» **YOUR GOAL**: Among the entries below, only the lines starting at the one with "AUDIO1 pin TX: D8 -> D3" and ending at the one with "OLED pin SDA: D2 -> D1", both included, are to be printed exactly.

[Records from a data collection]
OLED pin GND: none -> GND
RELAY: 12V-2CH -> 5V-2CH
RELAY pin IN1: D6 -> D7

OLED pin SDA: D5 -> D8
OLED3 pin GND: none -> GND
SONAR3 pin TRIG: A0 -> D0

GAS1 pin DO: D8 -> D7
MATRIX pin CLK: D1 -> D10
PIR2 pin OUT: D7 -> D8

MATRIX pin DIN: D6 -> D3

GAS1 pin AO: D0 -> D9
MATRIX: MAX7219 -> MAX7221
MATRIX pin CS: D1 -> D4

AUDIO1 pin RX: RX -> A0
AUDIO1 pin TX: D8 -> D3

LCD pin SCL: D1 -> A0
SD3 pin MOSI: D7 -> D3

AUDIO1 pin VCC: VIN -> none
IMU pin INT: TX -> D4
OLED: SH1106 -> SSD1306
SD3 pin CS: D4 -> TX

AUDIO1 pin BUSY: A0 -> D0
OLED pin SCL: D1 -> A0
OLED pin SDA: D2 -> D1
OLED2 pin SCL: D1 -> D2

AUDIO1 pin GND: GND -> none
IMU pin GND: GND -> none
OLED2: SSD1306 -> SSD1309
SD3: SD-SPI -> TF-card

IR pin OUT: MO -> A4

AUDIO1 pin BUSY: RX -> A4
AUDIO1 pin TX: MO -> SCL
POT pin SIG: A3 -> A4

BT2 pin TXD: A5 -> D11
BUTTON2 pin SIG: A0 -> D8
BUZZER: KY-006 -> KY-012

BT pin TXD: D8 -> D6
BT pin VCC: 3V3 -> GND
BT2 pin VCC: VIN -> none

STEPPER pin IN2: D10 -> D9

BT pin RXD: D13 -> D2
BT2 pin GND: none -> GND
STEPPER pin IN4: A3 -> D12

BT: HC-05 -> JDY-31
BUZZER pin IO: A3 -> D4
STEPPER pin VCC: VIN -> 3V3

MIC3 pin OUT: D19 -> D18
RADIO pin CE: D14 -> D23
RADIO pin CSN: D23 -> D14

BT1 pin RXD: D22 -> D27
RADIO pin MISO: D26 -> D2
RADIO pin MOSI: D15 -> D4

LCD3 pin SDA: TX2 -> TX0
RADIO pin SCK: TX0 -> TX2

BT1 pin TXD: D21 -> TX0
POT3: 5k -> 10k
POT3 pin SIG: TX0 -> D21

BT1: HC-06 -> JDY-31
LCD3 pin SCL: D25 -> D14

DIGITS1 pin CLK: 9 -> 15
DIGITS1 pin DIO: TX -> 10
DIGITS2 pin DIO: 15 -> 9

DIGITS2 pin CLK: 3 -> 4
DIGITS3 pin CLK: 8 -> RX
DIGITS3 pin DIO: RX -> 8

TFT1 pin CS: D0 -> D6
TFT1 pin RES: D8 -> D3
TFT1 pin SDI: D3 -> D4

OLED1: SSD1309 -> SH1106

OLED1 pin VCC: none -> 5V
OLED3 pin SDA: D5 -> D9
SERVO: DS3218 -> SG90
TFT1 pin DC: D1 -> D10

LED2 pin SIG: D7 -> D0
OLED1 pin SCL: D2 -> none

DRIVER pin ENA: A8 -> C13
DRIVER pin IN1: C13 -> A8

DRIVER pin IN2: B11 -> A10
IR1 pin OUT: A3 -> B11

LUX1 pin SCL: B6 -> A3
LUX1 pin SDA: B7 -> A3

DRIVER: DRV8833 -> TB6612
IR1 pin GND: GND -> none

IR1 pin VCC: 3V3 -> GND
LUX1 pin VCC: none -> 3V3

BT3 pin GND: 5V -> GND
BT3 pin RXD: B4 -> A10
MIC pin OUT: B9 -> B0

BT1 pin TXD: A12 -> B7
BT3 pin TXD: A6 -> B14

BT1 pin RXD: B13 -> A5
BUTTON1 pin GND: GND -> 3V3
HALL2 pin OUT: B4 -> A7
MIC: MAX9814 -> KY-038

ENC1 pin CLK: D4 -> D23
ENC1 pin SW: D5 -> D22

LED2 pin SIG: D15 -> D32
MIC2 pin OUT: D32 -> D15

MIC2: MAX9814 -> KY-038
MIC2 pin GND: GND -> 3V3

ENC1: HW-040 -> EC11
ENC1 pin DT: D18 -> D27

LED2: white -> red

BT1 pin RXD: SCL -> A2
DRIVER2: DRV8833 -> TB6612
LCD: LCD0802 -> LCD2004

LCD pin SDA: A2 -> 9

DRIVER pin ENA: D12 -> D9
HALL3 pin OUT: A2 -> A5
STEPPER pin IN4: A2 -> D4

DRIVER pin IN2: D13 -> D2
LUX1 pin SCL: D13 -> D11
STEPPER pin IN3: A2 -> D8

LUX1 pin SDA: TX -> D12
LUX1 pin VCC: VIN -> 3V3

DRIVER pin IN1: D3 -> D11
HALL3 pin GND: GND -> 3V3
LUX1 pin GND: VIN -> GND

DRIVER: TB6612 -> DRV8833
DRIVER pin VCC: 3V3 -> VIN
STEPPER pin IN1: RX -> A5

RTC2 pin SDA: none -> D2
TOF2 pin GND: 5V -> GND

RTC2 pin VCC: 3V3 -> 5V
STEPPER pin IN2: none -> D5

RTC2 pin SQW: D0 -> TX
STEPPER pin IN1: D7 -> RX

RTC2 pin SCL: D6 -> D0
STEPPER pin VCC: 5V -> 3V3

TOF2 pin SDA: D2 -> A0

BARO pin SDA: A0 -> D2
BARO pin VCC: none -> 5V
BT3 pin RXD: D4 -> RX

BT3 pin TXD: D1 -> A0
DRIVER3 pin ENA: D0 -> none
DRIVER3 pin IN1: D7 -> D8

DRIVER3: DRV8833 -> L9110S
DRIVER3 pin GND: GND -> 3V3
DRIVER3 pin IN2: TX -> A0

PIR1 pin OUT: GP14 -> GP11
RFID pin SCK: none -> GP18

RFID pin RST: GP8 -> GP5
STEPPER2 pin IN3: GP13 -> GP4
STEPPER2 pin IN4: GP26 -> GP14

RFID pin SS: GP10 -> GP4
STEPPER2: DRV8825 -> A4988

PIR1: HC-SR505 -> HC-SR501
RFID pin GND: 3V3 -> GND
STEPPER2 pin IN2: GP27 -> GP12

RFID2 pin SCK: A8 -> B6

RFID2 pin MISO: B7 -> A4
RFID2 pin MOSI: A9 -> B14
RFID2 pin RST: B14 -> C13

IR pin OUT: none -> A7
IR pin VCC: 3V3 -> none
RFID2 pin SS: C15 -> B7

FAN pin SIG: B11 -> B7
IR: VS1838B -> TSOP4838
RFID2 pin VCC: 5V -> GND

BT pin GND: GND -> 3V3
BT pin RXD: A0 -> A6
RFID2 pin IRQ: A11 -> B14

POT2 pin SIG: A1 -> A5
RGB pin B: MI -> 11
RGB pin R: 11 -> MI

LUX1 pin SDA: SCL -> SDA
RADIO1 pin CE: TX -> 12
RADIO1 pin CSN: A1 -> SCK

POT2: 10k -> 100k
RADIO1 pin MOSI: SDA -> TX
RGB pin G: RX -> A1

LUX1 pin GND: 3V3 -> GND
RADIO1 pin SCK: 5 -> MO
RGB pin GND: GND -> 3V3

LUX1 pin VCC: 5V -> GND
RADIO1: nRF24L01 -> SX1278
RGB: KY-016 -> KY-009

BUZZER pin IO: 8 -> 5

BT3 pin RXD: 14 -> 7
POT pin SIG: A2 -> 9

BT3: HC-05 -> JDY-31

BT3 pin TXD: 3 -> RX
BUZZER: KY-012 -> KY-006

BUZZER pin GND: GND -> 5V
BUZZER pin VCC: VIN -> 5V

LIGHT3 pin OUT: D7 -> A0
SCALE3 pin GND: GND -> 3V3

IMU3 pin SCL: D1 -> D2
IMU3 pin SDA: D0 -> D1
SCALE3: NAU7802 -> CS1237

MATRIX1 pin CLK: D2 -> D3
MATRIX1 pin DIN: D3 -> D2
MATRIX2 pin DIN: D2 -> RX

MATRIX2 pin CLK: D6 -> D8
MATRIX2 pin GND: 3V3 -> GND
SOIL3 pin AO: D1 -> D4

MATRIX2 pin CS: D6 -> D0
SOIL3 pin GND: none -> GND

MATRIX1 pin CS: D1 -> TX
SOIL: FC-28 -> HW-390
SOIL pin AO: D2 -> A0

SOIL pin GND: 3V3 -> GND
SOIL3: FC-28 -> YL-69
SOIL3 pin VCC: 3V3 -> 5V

» **WRITTEN RESPONSE**:
AUDIO1 pin TX: D8 -> D3

LCD pin SCL: D1 -> A0
SD3 pin MOSI: D7 -> D3

AUDIO1 pin VCC: VIN -> none
IMU pin INT: TX -> D4
OLED: SH1106 -> SSD1306
SD3 pin CS: D4 -> TX

AUDIO1 pin BUSY: A0 -> D0
OLED pin SCL: D1 -> A0
OLED pin SDA: D2 -> D1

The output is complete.